- [EXERCISE AIM] Some lines in the data below hold the string "ROCKET". Report how many, as a bare number.
───── GIVEN RECORDS ─────
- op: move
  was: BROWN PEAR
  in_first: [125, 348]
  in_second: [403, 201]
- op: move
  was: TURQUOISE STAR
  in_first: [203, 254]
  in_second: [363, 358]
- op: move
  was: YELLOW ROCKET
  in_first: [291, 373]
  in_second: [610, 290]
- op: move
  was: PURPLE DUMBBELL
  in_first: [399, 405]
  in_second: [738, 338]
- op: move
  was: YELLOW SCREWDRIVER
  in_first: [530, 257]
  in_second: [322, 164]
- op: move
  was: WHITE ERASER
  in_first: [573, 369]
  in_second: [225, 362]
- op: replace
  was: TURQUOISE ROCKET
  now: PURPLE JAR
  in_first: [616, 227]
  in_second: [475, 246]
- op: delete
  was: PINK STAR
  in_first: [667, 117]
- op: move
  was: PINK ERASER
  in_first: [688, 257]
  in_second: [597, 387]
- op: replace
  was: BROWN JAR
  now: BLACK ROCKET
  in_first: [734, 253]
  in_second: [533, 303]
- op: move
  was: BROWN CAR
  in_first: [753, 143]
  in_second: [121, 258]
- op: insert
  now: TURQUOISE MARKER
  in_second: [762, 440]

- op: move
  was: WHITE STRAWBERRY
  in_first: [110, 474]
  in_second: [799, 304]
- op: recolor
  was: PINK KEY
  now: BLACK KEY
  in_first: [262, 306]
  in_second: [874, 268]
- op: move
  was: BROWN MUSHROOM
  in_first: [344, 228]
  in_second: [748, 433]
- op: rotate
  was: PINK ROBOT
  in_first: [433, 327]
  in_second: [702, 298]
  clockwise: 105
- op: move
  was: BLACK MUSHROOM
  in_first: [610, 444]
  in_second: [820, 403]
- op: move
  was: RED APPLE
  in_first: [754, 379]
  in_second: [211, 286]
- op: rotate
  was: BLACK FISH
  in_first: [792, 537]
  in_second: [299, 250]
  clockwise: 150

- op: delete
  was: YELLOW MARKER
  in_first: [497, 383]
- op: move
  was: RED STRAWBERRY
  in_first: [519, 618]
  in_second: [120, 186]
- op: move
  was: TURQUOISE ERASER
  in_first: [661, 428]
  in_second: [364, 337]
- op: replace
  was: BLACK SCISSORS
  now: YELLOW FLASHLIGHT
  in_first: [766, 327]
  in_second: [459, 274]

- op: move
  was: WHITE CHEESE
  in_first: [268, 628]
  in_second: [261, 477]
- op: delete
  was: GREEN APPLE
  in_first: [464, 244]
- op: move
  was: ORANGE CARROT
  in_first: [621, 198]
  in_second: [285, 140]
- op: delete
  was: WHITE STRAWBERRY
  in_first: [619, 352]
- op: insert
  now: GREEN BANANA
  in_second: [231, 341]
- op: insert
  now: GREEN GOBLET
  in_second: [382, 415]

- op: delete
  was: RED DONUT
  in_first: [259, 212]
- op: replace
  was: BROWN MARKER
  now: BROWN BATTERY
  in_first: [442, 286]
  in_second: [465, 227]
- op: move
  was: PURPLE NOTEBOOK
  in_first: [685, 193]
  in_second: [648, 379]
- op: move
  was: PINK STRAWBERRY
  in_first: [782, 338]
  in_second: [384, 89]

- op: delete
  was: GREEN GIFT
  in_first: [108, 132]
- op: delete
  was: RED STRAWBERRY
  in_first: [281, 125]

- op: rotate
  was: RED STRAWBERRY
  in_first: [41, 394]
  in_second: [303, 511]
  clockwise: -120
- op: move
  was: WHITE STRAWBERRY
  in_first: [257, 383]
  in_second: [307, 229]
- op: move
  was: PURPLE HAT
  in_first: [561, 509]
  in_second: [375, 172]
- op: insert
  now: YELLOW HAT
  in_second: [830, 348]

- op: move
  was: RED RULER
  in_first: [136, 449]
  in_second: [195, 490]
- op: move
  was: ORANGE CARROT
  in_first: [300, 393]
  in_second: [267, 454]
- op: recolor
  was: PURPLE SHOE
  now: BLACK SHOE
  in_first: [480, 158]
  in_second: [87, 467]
─────
- [RESULT] 3